§ **To do**
Your copy should start at the line with "(508, 628) = (266, 160): purple" and end at the line with "(451, 291) = (314, 178): none -> green gift" in the data below. Transcribe only those lines, exactly, pictures excluded.

§ **Stored data**
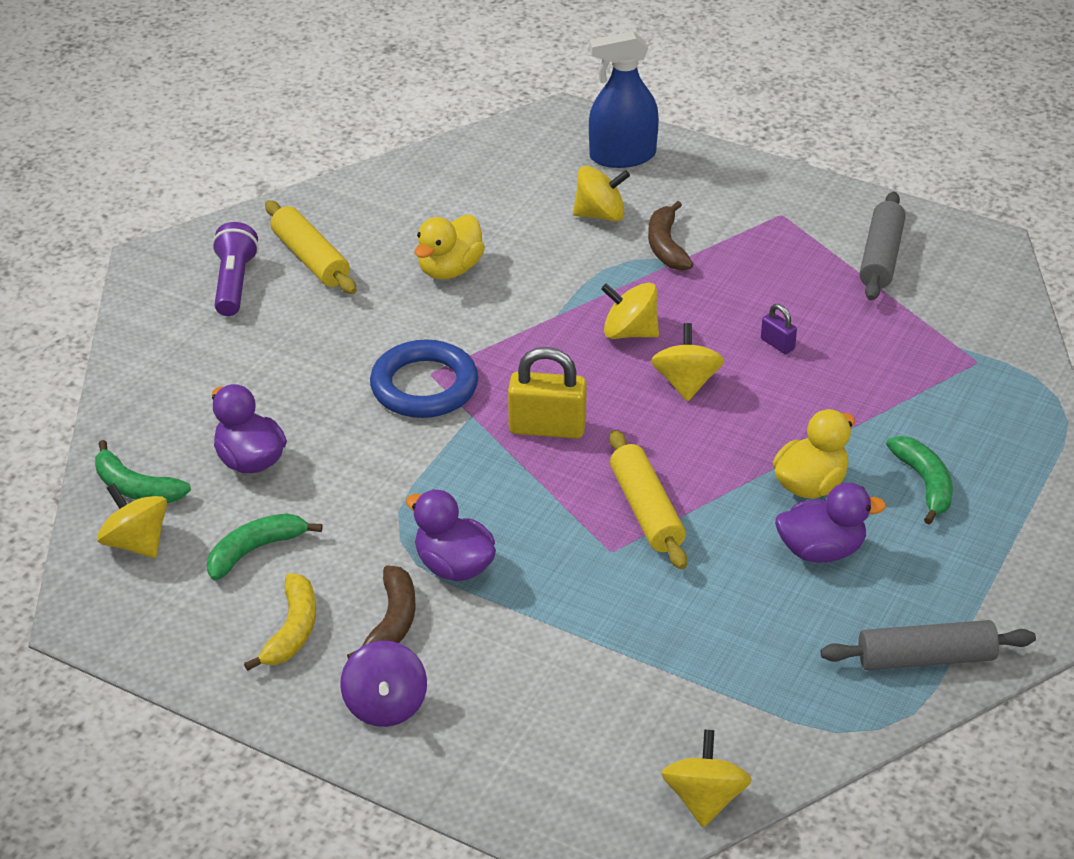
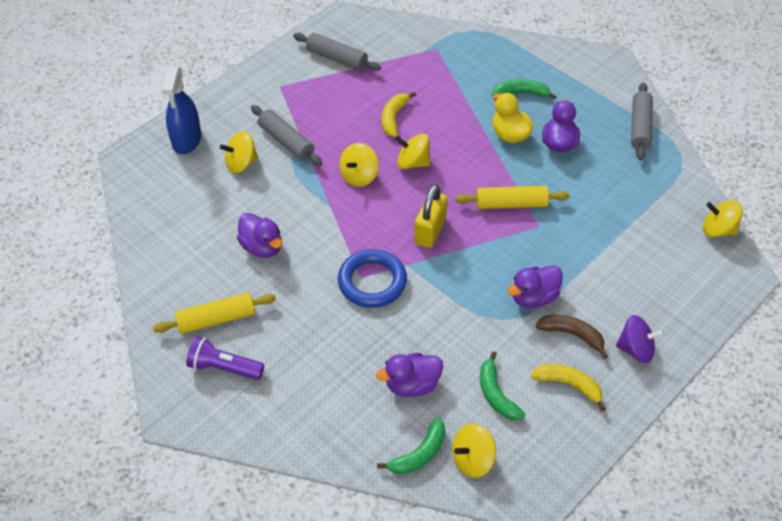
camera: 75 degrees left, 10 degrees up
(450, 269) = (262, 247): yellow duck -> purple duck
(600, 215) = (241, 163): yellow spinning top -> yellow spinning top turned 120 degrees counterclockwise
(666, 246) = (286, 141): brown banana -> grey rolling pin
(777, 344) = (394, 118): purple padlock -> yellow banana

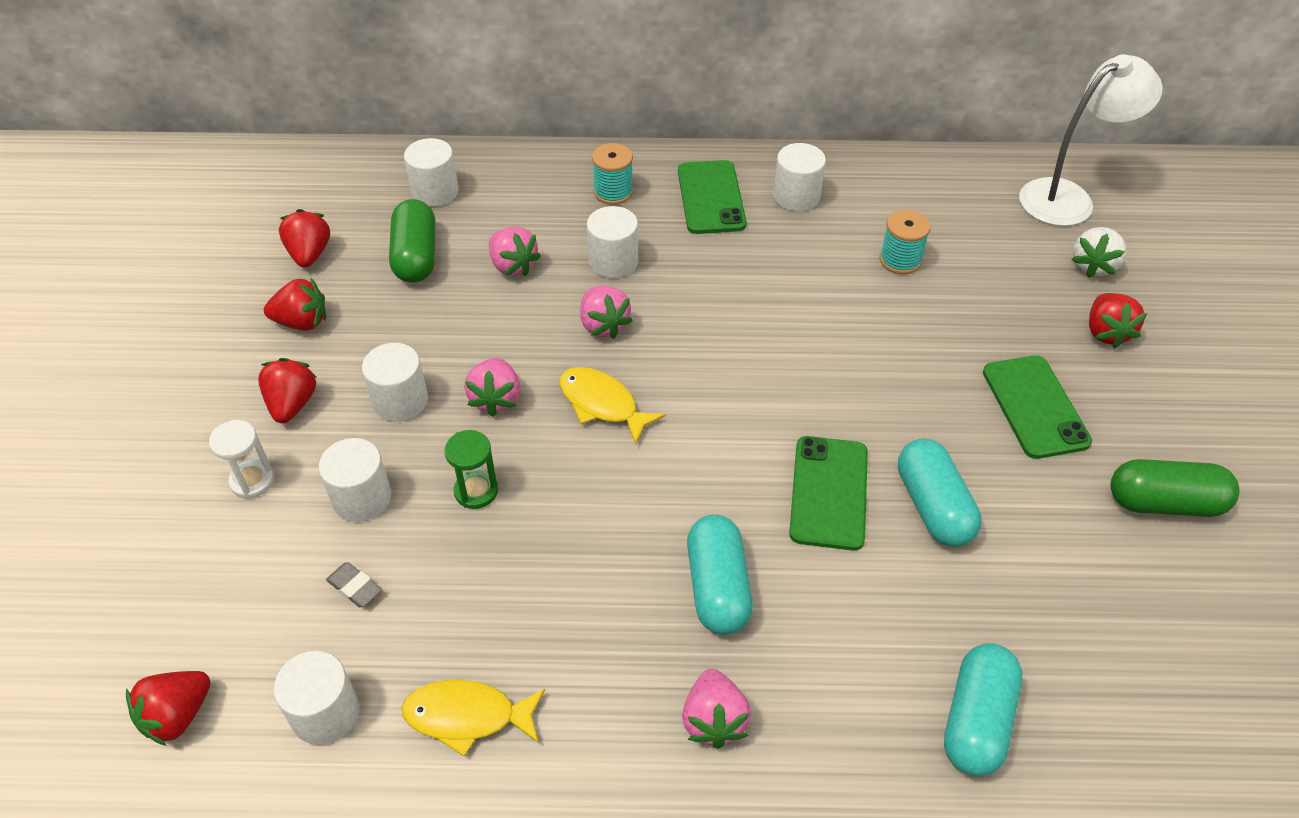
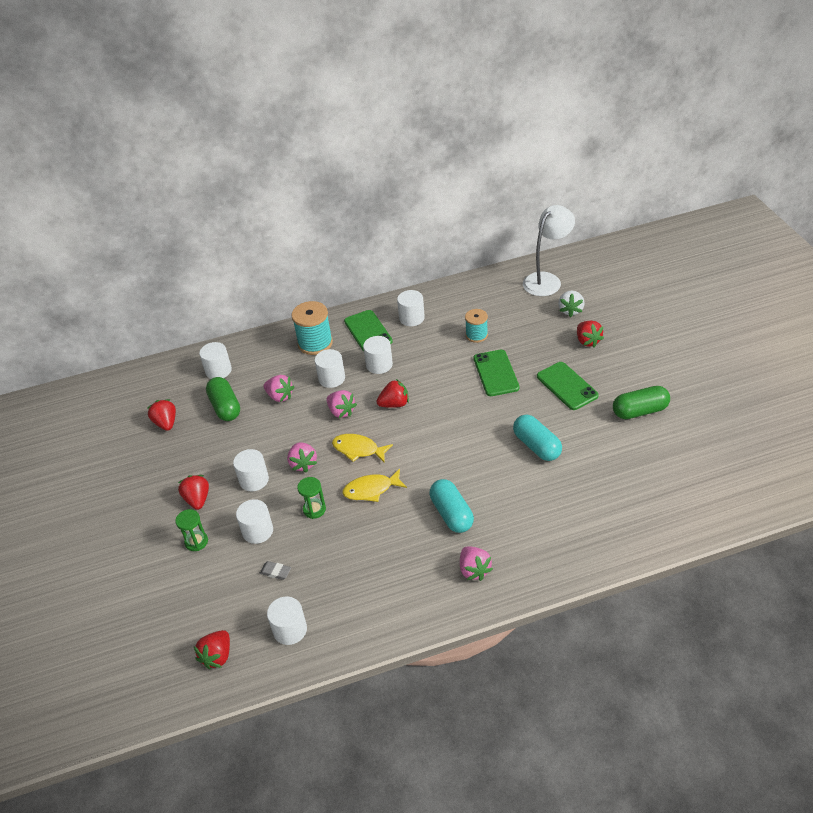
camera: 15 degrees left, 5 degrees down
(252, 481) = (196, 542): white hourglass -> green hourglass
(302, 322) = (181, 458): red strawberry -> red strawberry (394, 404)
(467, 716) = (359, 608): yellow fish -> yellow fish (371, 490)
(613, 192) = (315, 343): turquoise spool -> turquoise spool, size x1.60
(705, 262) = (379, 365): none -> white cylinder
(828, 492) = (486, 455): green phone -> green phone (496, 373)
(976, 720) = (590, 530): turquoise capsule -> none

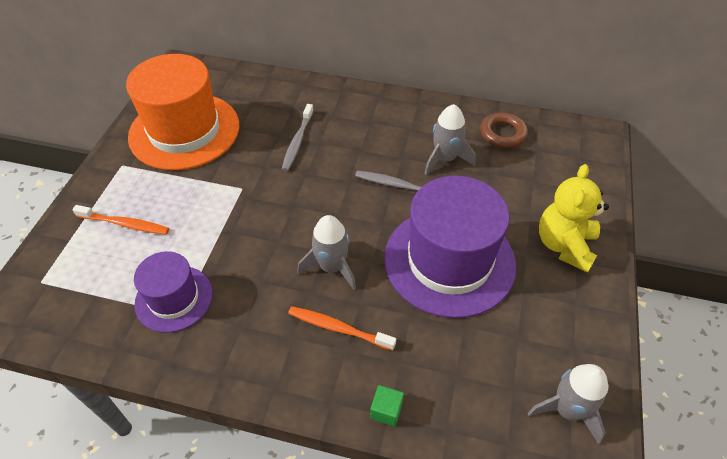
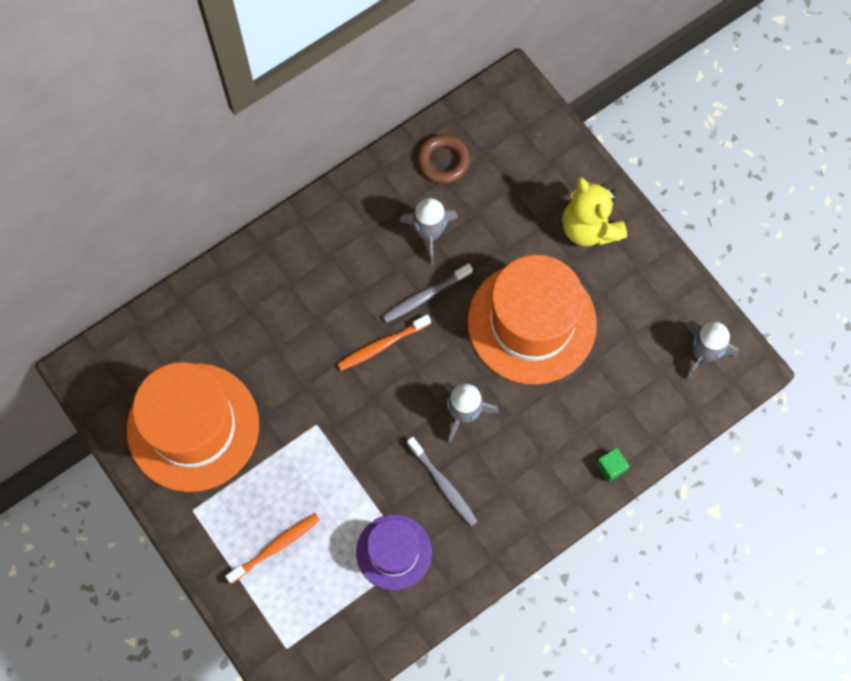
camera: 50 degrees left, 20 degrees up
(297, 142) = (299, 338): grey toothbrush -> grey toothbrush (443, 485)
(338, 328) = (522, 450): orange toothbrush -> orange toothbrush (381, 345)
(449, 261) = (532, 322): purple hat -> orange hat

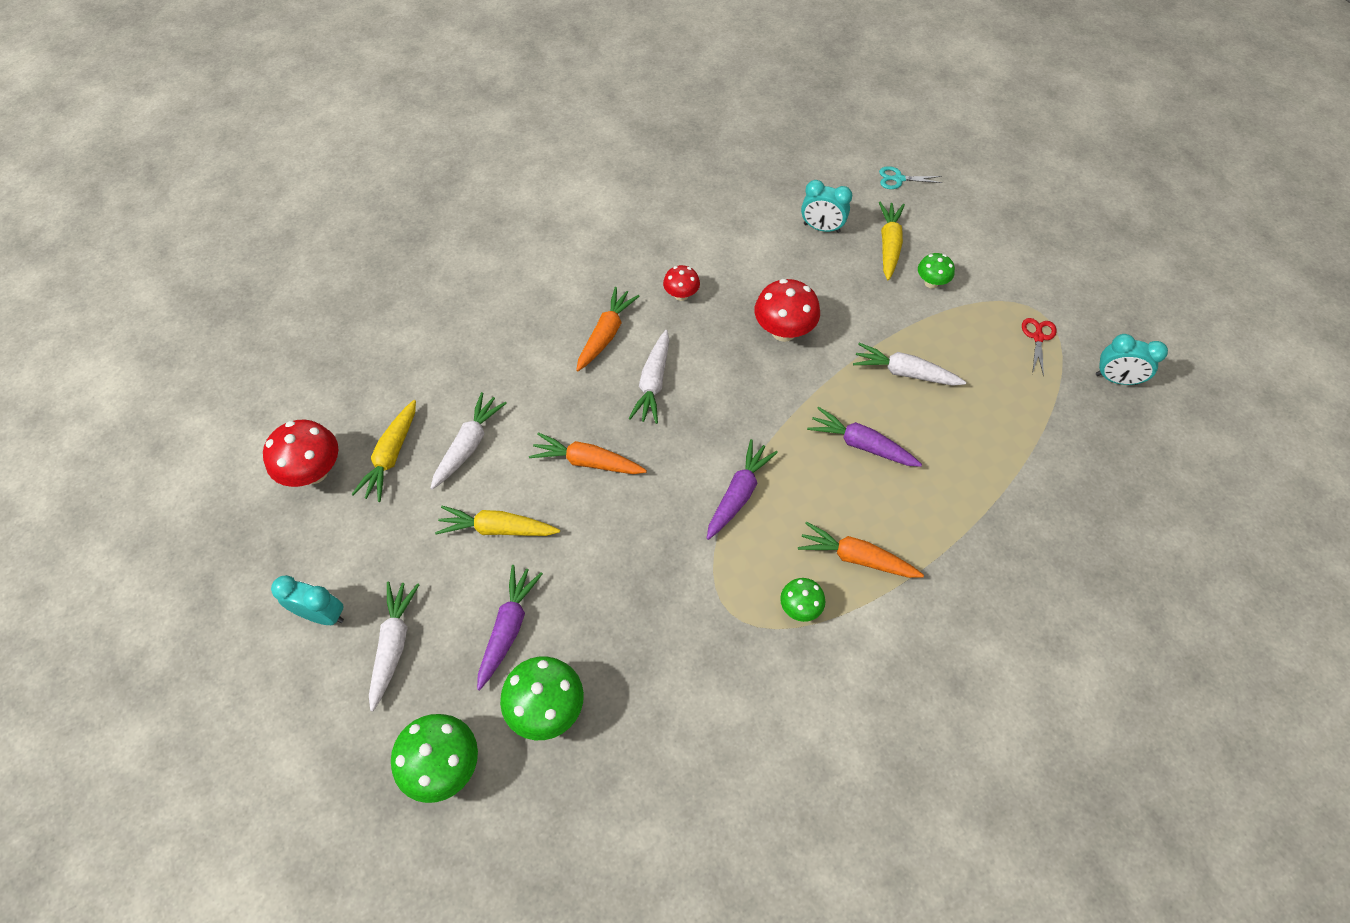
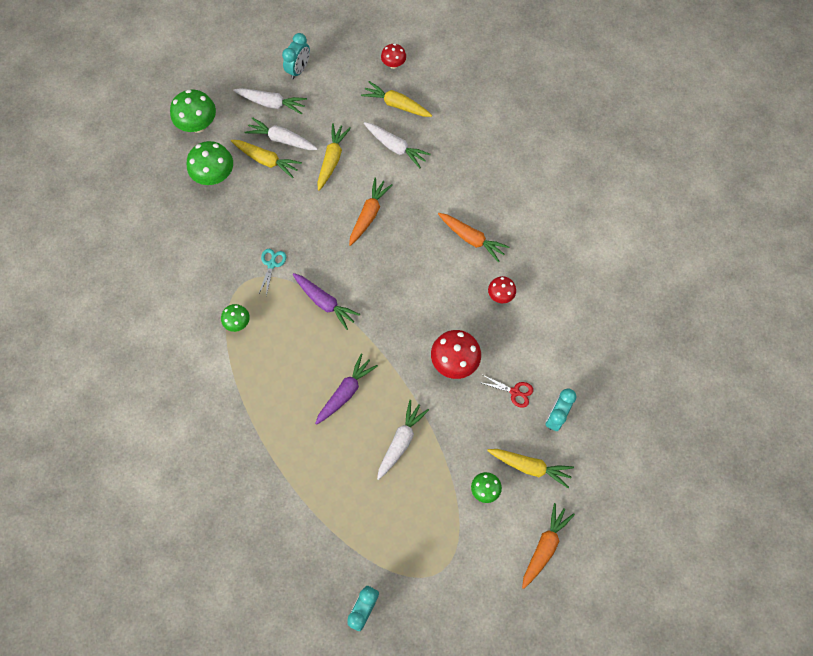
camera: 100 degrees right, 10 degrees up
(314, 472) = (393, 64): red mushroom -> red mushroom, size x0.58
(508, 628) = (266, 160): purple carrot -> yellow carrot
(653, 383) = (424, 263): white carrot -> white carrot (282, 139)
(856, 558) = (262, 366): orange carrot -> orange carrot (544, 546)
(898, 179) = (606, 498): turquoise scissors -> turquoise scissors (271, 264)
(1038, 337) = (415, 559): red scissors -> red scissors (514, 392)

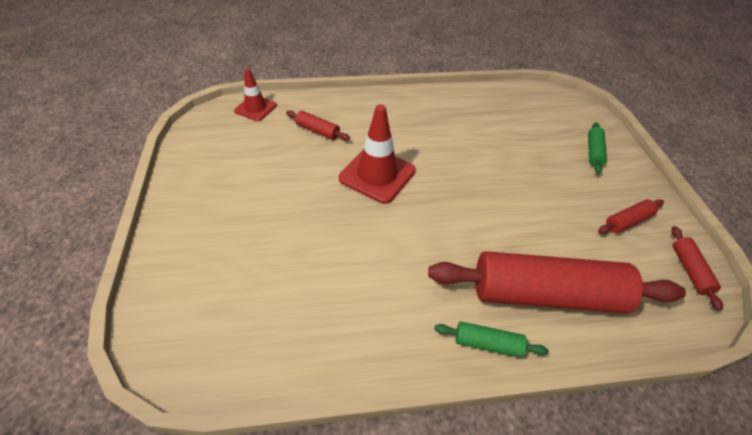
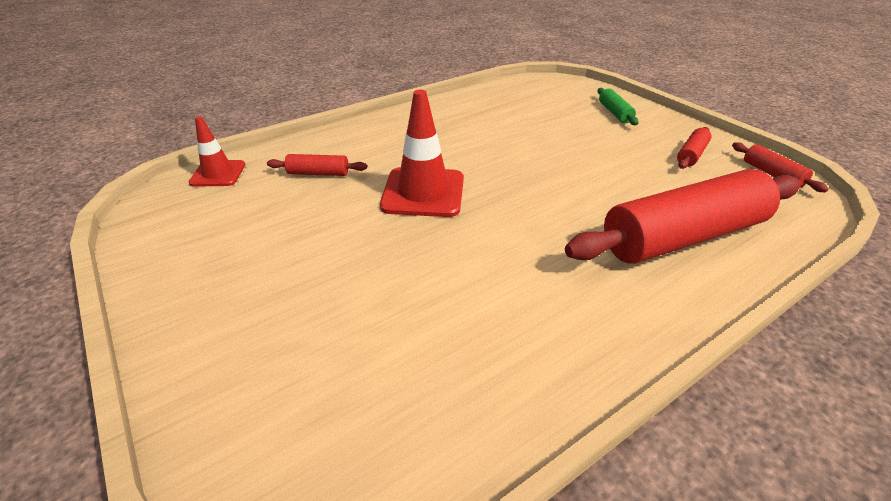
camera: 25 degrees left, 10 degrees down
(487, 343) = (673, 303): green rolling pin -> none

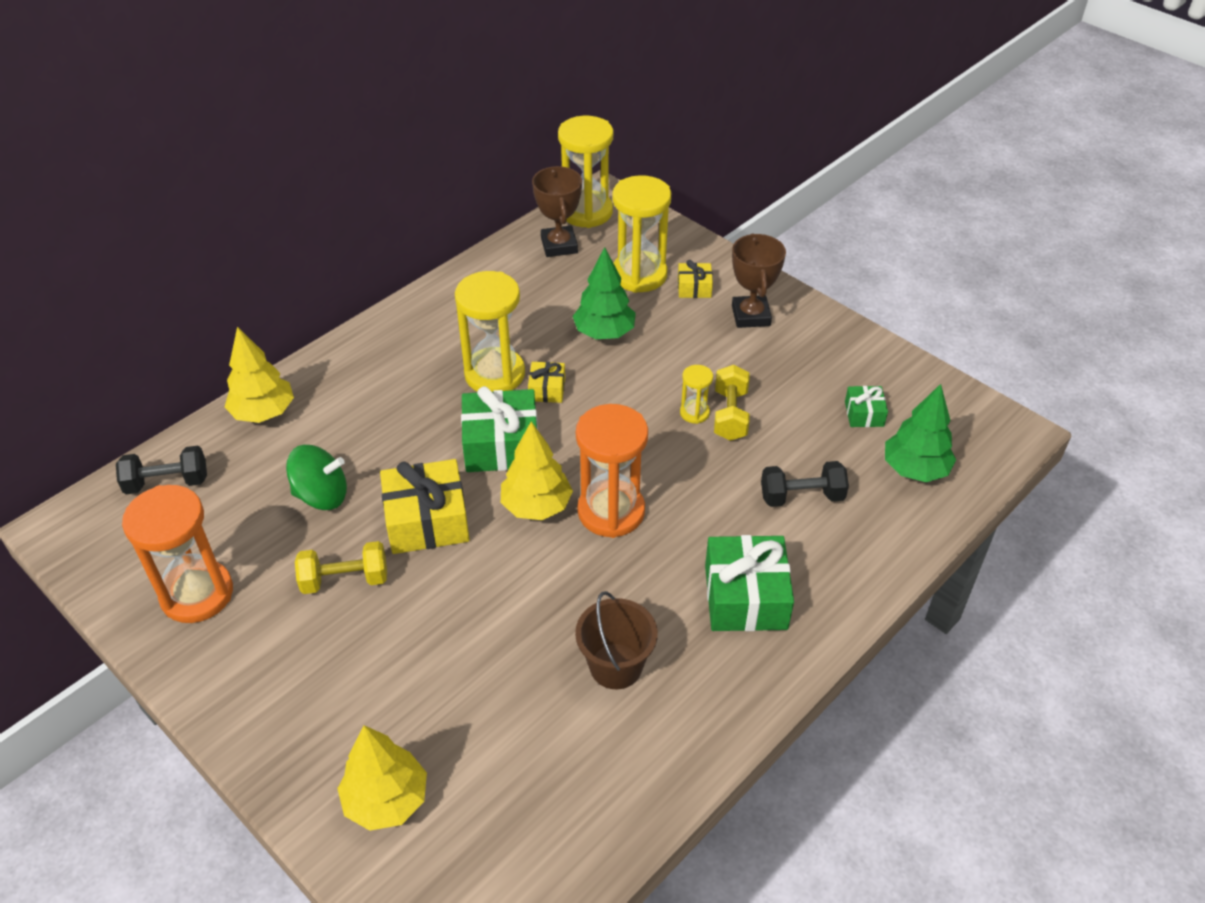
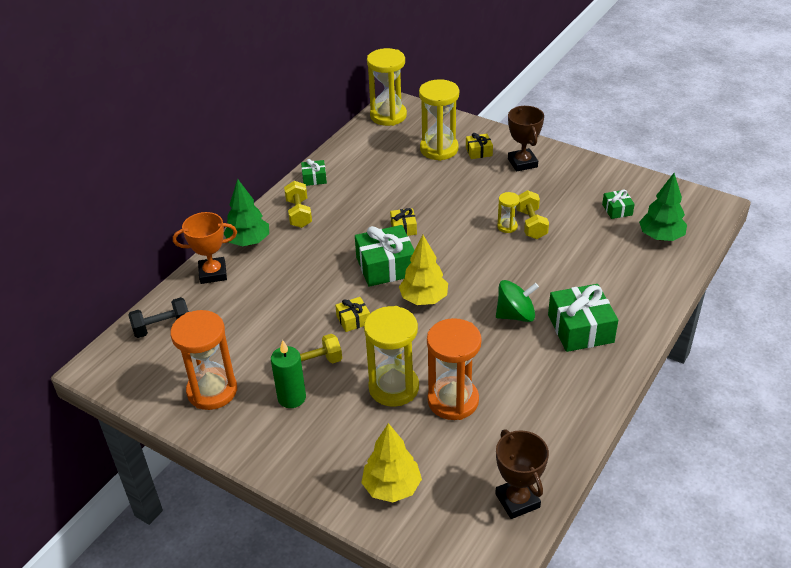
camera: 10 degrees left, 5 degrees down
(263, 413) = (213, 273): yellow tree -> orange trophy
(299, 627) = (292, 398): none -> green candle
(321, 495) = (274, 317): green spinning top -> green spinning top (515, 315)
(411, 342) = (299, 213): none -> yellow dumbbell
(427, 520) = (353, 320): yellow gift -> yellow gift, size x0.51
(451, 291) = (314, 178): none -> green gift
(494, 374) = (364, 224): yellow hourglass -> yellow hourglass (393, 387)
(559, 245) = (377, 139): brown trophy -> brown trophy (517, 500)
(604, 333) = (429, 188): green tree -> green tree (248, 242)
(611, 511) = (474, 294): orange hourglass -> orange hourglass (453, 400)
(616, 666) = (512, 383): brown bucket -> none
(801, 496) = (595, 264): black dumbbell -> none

§ **Answer for the task**
(508, 628) = (266, 160): purple carrot -> yellow carrot
(653, 383) = (424, 263): white carrot -> white carrot (282, 139)
(856, 558) = (262, 366): orange carrot -> orange carrot (544, 546)
(898, 179) = (606, 498): turquoise scissors -> turquoise scissors (271, 264)
(1038, 337) = (415, 559): red scissors -> red scissors (514, 392)

camera: 25 degrees left, 10 degrees down
(487, 343) = (673, 303): green rolling pin -> none

camera: 10 degrees left, 5 degrees down
(263, 413) = (213, 273): yellow tree -> orange trophy
(299, 627) = (292, 398): none -> green candle
(321, 495) = (274, 317): green spinning top -> green spinning top (515, 315)
(411, 342) = (299, 213): none -> yellow dumbbell
(427, 520) = (353, 320): yellow gift -> yellow gift, size x0.51
(451, 291) = (314, 178): none -> green gift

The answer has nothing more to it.